=== Aim of the exercise ===
Would you retype all of these records exactly?

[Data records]

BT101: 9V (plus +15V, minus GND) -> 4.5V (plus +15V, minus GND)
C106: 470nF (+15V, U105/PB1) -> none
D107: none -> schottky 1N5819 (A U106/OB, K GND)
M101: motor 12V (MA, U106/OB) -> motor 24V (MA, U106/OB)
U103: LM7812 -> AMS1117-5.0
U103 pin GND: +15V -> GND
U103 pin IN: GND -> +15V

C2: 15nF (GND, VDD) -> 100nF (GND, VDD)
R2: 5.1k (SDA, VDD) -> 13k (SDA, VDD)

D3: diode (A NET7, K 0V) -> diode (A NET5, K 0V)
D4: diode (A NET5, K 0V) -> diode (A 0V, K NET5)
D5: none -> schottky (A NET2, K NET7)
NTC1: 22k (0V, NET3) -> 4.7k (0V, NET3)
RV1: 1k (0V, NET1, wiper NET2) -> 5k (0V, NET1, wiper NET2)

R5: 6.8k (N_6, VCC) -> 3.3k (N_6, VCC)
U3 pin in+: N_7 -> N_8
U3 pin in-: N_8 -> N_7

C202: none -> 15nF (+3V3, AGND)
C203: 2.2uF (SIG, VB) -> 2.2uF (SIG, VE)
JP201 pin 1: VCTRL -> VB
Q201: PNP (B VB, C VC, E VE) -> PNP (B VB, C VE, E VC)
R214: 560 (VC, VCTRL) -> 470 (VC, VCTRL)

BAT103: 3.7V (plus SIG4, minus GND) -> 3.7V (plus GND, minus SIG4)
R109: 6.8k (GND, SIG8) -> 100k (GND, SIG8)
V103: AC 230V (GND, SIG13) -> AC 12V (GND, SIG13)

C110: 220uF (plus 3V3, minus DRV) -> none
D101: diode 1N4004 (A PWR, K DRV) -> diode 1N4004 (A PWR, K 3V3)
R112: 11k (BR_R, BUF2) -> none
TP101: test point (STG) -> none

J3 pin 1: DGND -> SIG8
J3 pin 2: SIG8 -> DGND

=== Result of this exercise ===
BT101: 9V (plus +15V, minus GND) -> 4.5V (plus +15V, minus GND)
C106: 470nF (+15V, U105/PB1) -> none
D107: none -> schottky 1N5819 (A U106/OB, K GND)
M101: motor 12V (MA, U106/OB) -> motor 24V (MA, U106/OB)
U103: LM7812 -> AMS1117-5.0
U103 pin GND: +15V -> GND
U103 pin IN: GND -> +15V

C2: 15nF (GND, VDD) -> 100nF (GND, VDD)
R2: 5.1k (SDA, VDD) -> 13k (SDA, VDD)

D3: diode (A NET7, K 0V) -> diode (A NET5, K 0V)
D4: diode (A NET5, K 0V) -> diode (A 0V, K NET5)
D5: none -> schottky (A NET2, K NET7)
NTC1: 22k (0V, NET3) -> 4.7k (0V, NET3)
RV1: 1k (0V, NET1, wiper NET2) -> 5k (0V, NET1, wiper NET2)

R5: 6.8k (N_6, VCC) -> 3.3k (N_6, VCC)
U3 pin in+: N_7 -> N_8
U3 pin in-: N_8 -> N_7

C202: none -> 15nF (+3V3, AGND)
C203: 2.2uF (SIG, VB) -> 2.2uF (SIG, VE)
JP201 pin 1: VCTRL -> VB
Q201: PNP (B VB, C VC, E VE) -> PNP (B VB, C VE, E VC)
R214: 560 (VC, VCTRL) -> 470 (VC, VCTRL)

BAT103: 3.7V (plus SIG4, minus GND) -> 3.7V (plus GND, minus SIG4)
R109: 6.8k (GND, SIG8) -> 100k (GND, SIG8)
V103: AC 230V (GND, SIG13) -> AC 12V (GND, SIG13)

C110: 220uF (plus 3V3, minus DRV) -> none
D101: diode 1N4004 (A PWR, K DRV) -> diode 1N4004 (A PWR, K 3V3)
R112: 11k (BR_R, BUF2) -> none
TP101: test point (STG) -> none

J3 pin 1: DGND -> SIG8
J3 pin 2: SIG8 -> DGND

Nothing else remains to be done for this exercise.